## Task objective
Before copying, find the line below that contains "desk: (179, 79)"; then return it and all later lines exactly, up to and including the final line, with no pictures.

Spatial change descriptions
^^^^^^^^^^^^^^^^
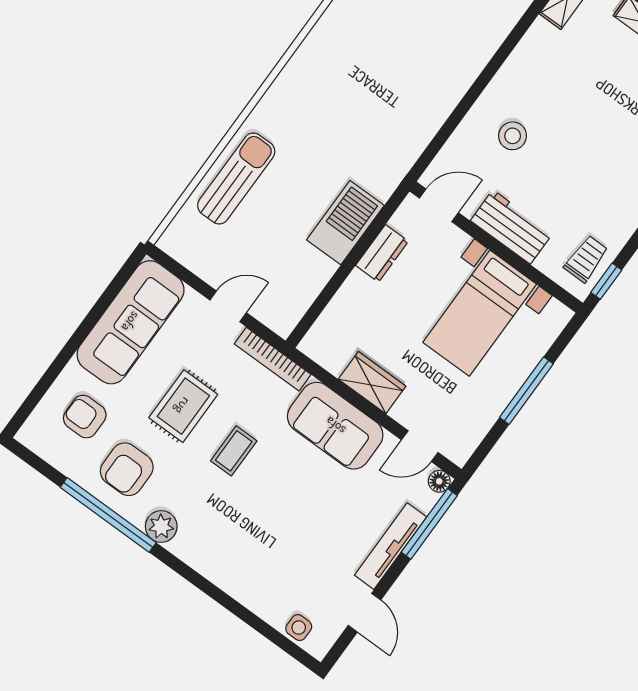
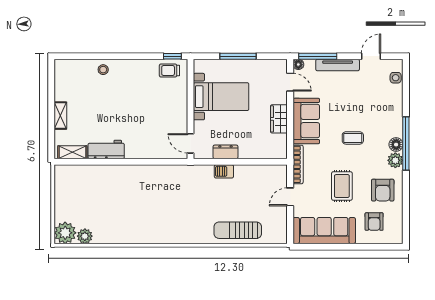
stool: (513, 136) -> (142, 134), removed
barbecue: (345, 223) -> (224, 171), width x0.53, depth x0.65
workbench: (512, 227) -> (106, 149), moved, turned 90
door: (228, 306) -> (290, 197), hinge flipped
rug: (183, 406) -> (342, 186), turned 90
coffee table: (234, 451) -> (353, 138), moved
armchair: (127, 469) -> (383, 190), turned 90
window: (108, 515) -> (406, 143), moved
floor lamp: (187, 547) -> (396, 145), added

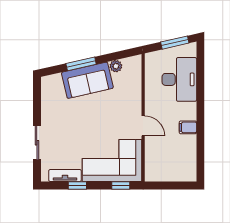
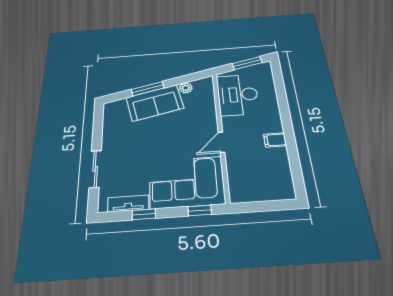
desk: (179, 79) -> (238, 95), moved, turned 180
door: (143, 126) -> (221, 142), swing flipped

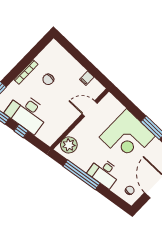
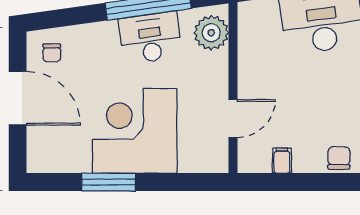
chair: (48, 79) -> (339, 158), moved
desk: (104, 173) -> (150, 38), moved

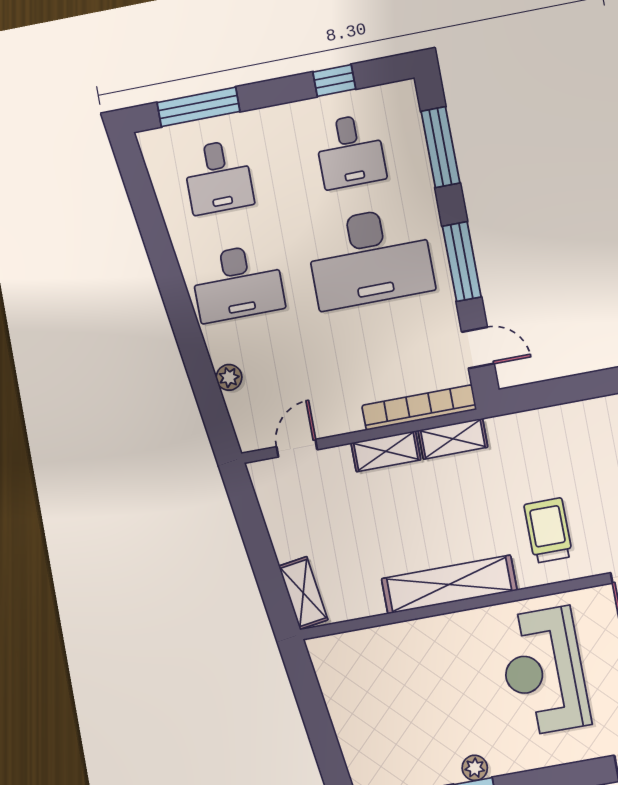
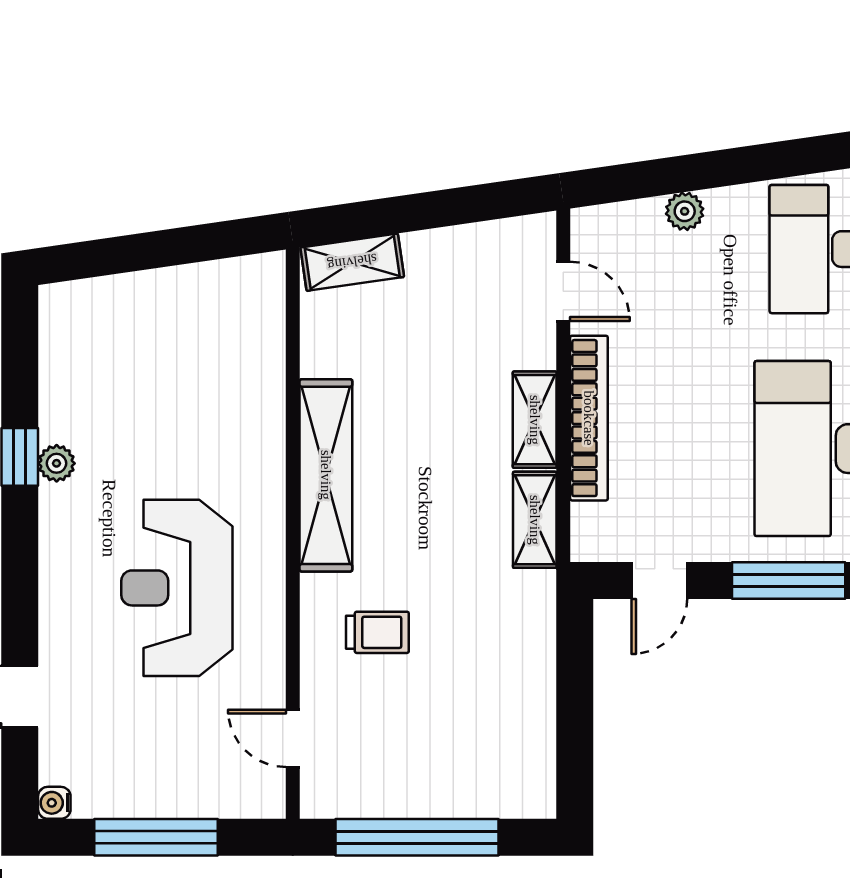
bookcase: (419, 408) -> (589, 418), moved
trolley: (548, 530) -> (377, 632), width x0.73, depth x0.72
reception desk: (544, 671) -> (177, 588), turned -90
^^^^^^^^^^^^^^^^
## Completed task
desk: (179, 79) -> (238, 95), moved, turned 180
door: (143, 126) -> (221, 142), swing flipped

chair: (48, 79) -> (339, 158), moved
desk: (104, 173) -> (150, 38), moved

bookcase: (419, 408) -> (589, 418), moved
trolley: (548, 530) -> (377, 632), width x0.73, depth x0.72
reception desk: (544, 671) -> (177, 588), turned -90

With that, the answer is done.